[Coordinate-based change listings]
================================

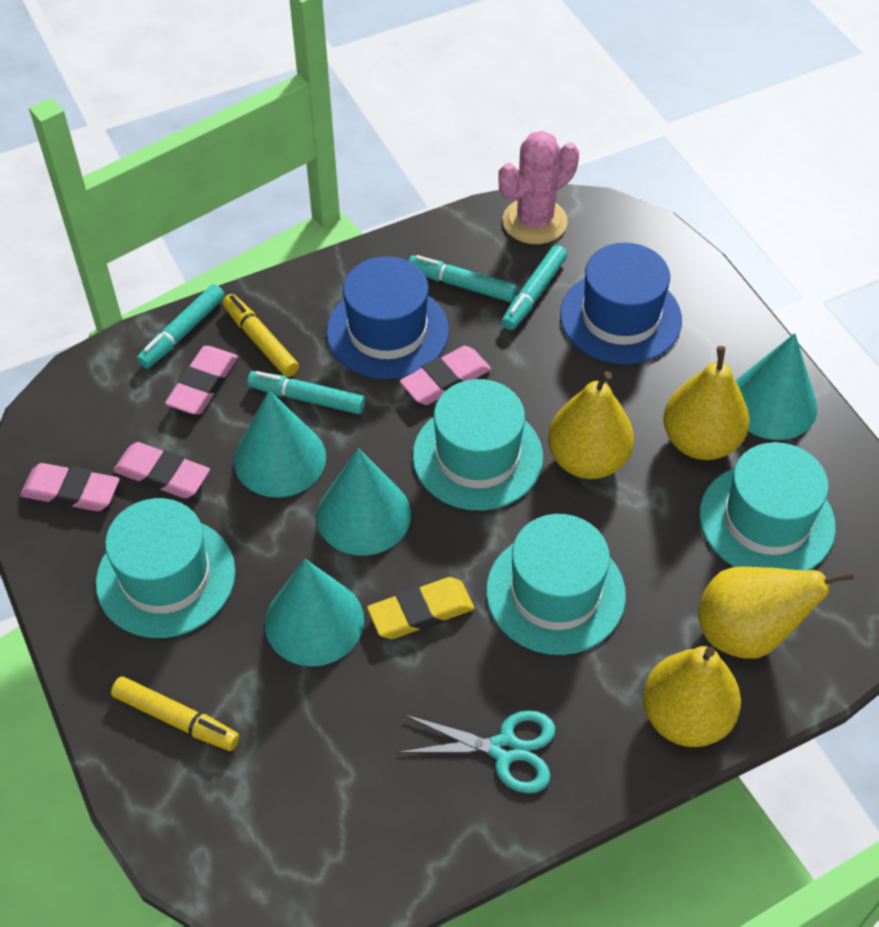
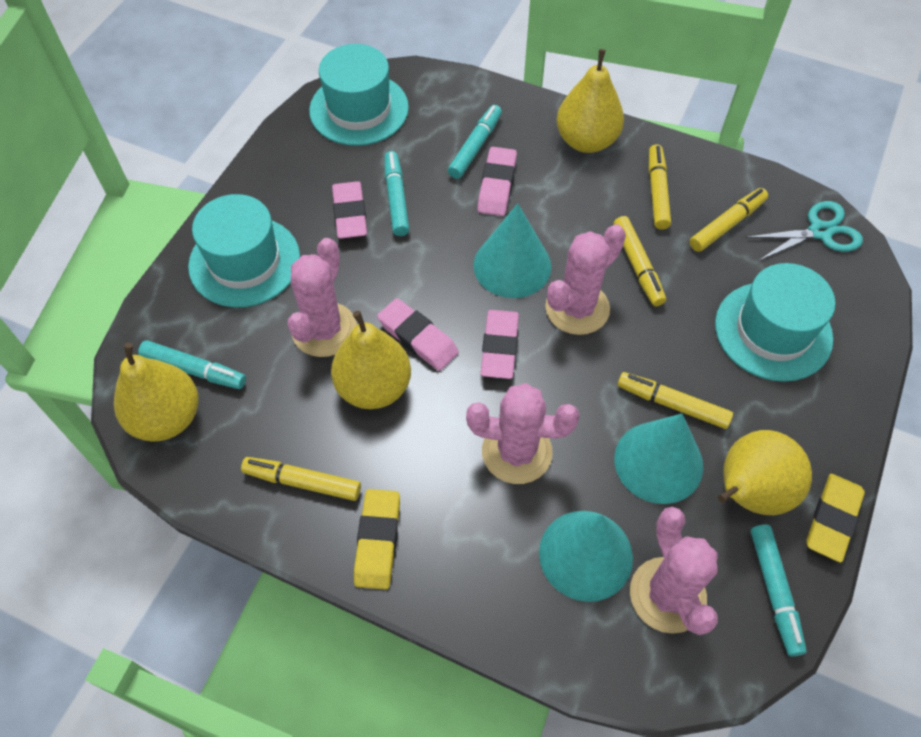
blue hat: 2 -> 0
pink cactus: 1 -> 4
turquoise cone: 4 -> 3
turquoise hat: 4 -> 3
yellow eraser: 1 -> 2
yellow marker: 2 -> 5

================================

▶ _Problem to solve_
Please copy only the lines from the one with "pink cactus: 1 -> 4" through the final line of the records above, both ends included.

▶ _Response area_
pink cactus: 1 -> 4
turquoise cone: 4 -> 3
turquoise hat: 4 -> 3
yellow eraser: 1 -> 2
yellow marker: 2 -> 5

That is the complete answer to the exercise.